(Dataset records):
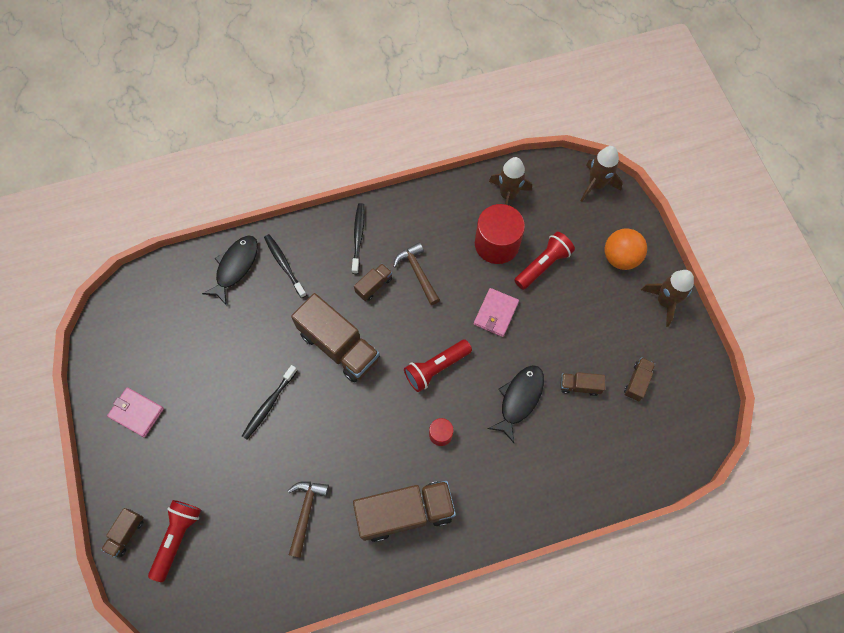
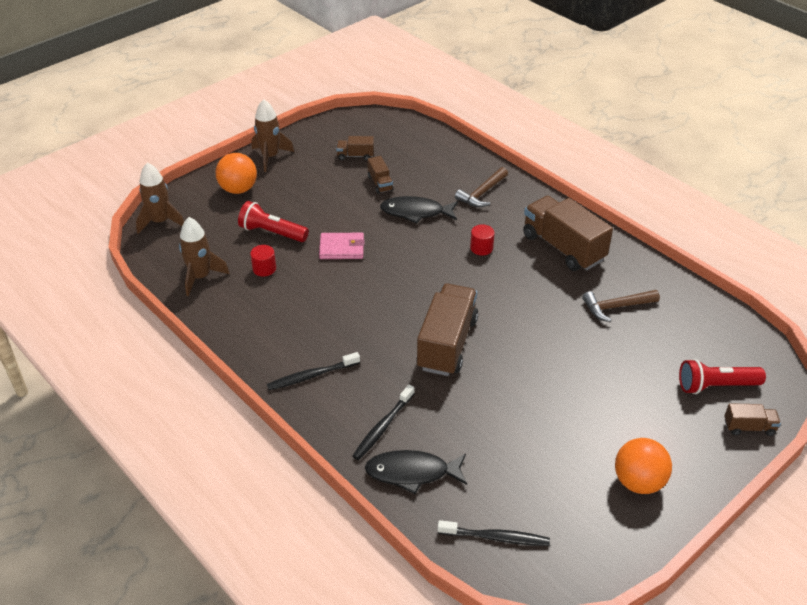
camera: 115 degrees left, 25 degrees down
(136, 412) = (638, 482): pink wallet -> orange ball
(269, 405) = (544, 373): black toothbrush -> black toothbrush (496, 537)
(374, 286) = (363, 342): brown truck -> none
(417, 272) = (329, 314): brown hammer -> brown hammer (482, 193)
(436, 368) = (422, 269): red flashlight -> none
(496, 244) = (264, 268): red cylinder -> red cylinder, size x0.47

(Goal of the exercise): Wherever the word "none" shows up in the material, copy the line it is on.

(Answer box):
(374, 286) = (363, 342): brown truck -> none
(436, 368) = (422, 269): red flashlight -> none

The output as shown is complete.